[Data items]
■ ■ ■ ■
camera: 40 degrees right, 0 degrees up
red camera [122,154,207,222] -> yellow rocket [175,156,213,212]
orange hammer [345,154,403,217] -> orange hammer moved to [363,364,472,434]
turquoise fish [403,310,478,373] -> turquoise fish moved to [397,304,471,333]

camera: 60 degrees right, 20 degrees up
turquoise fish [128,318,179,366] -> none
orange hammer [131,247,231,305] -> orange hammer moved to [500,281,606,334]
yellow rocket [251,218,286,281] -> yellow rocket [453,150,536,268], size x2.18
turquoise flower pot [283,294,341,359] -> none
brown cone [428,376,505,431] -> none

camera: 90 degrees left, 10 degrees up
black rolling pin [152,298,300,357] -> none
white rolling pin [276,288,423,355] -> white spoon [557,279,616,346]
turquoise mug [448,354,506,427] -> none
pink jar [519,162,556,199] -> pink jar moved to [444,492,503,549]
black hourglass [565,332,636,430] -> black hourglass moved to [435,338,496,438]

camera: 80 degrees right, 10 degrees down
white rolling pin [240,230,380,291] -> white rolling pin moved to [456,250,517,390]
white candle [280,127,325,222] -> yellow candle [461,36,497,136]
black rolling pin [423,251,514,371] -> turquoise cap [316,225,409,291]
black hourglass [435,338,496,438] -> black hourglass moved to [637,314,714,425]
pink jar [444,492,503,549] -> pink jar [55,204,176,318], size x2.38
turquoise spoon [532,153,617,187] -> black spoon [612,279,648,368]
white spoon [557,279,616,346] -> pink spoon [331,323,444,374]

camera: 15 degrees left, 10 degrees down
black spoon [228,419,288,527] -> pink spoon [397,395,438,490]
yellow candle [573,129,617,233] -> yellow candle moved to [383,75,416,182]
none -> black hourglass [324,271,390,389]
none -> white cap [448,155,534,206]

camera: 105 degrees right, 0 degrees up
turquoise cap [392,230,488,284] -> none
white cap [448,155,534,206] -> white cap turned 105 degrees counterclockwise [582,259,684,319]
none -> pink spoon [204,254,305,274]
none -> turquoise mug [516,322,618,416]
■ ■ ■ ■
Problem to solve ▸ Only lines with the word "candle" are needed. Copy them from the preceding records.

Task response ▸
white candle [280,127,325,222] -> yellow candle [461,36,497,136]
yellow candle [573,129,617,233] -> yellow candle moved to [383,75,416,182]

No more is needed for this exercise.